§ DATA EXCERPT:
»»
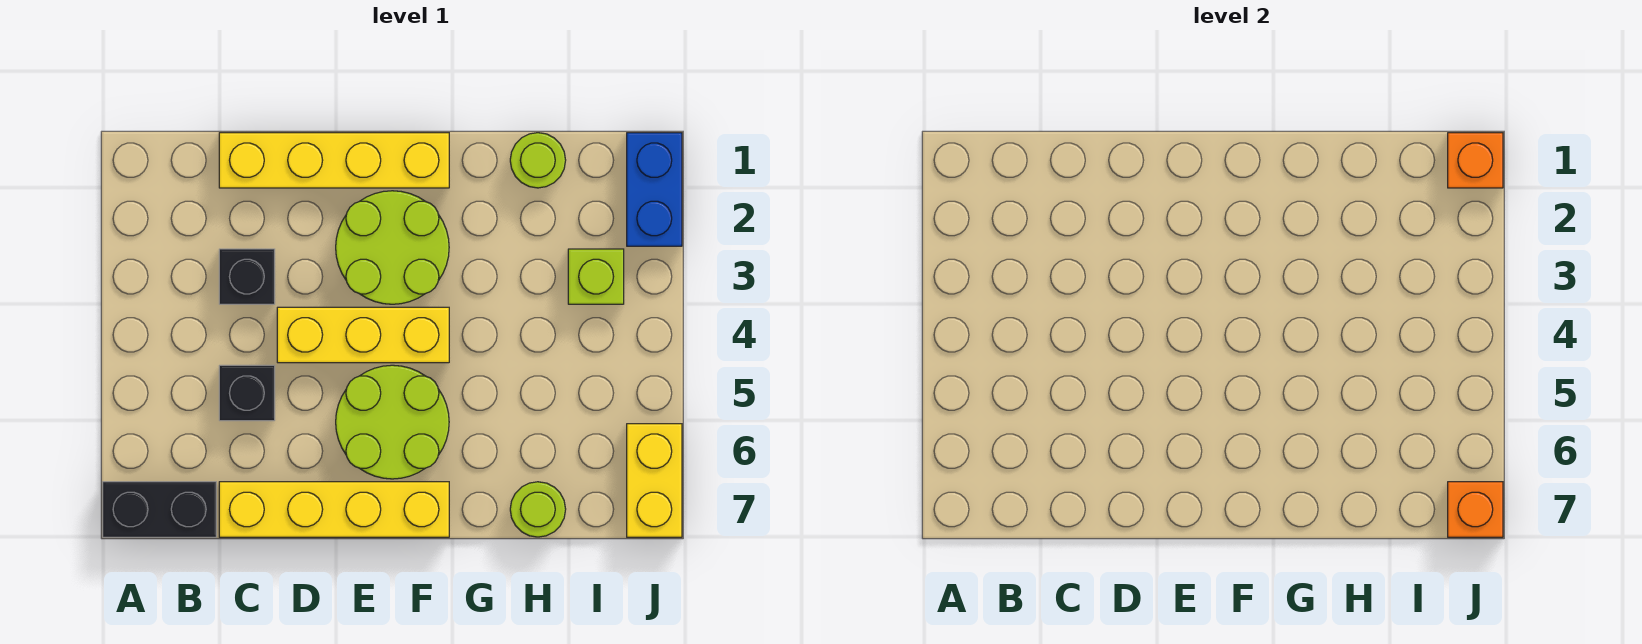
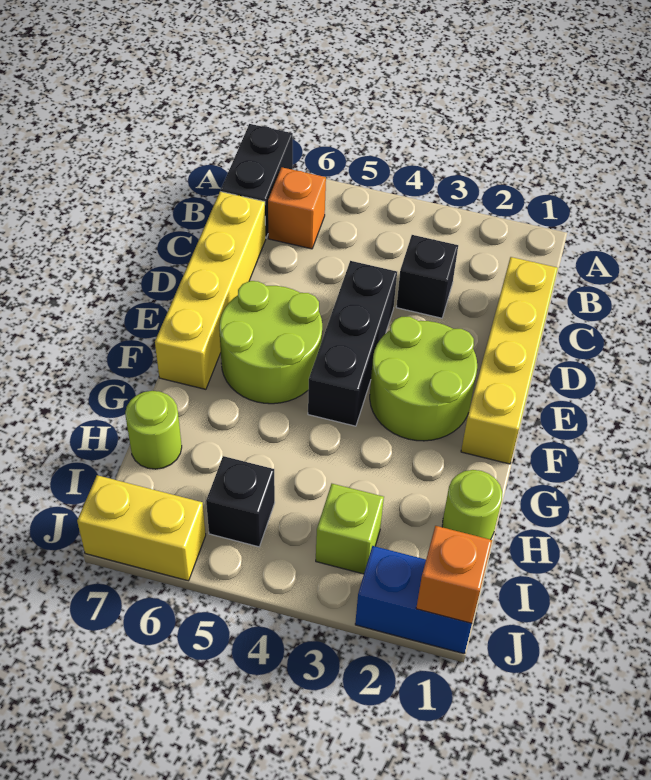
black brick C5 level 1 -> black brick I5 level 1
yellow brick D4:F4 level 1 -> black brick D4:F4 level 1
orange brick J7 level 2 -> orange brick B6 level 1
««
§ PROBLEM DETAILS:
The expected output is the whole listing, word for word, minus its pictures.

§ RESULT BELOW:
black brick C5 level 1 -> black brick I5 level 1
yellow brick D4:F4 level 1 -> black brick D4:F4 level 1
orange brick J7 level 2 -> orange brick B6 level 1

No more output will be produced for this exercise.